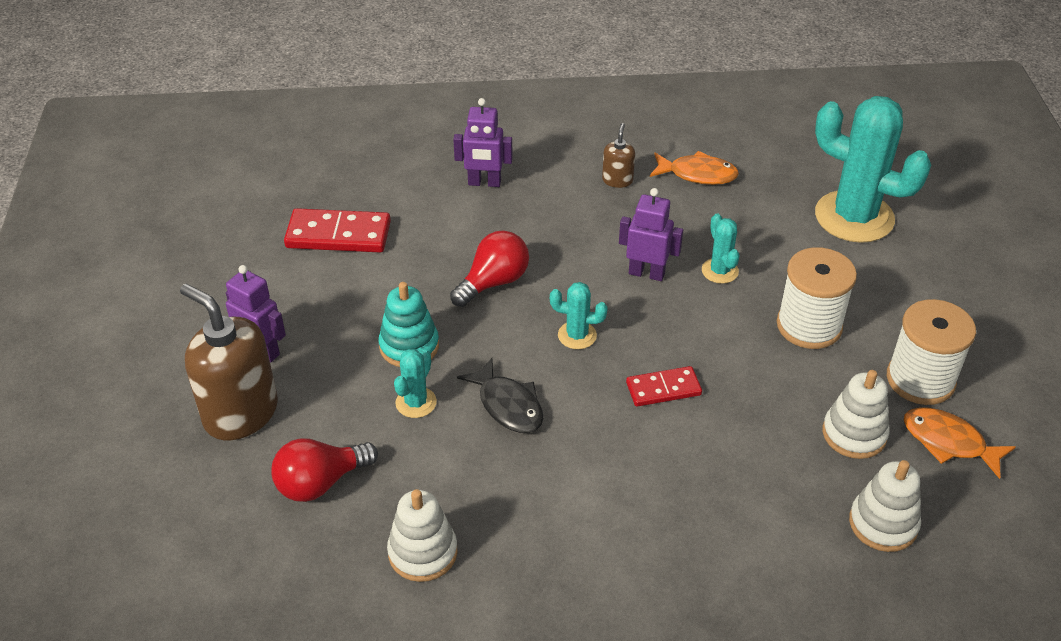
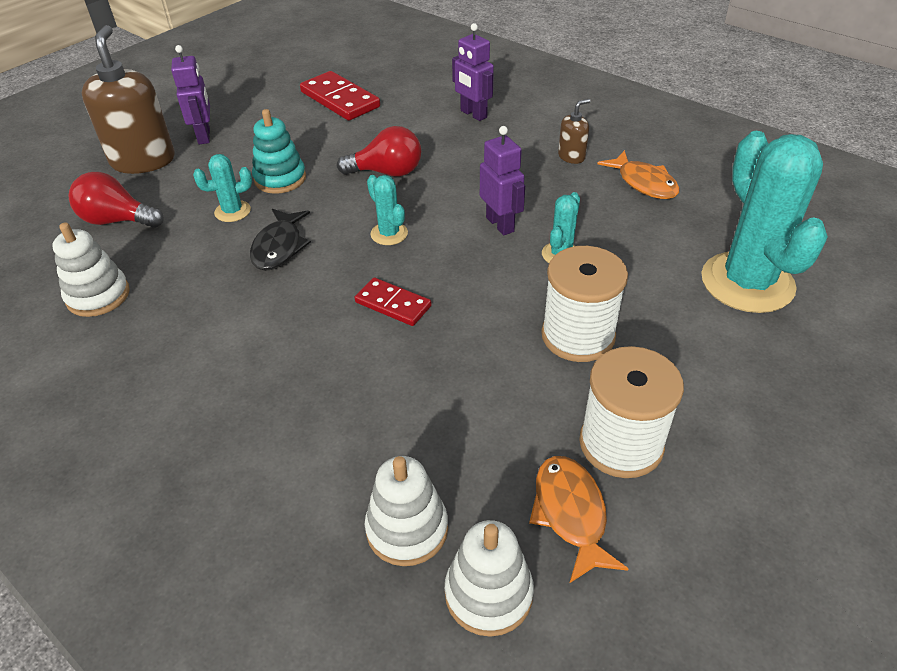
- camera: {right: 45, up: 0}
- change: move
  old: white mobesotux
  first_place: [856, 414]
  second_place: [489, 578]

#####

[YOUR INSTRUCTIONS]:
Exact reproduction of the entries above is what's needed; images stay out.

[EXERCISE RESULT]:
- camera: {right: 45, up: 0}
- change: move
  old: white mobesotux
  first_place: [856, 414]
  second_place: [489, 578]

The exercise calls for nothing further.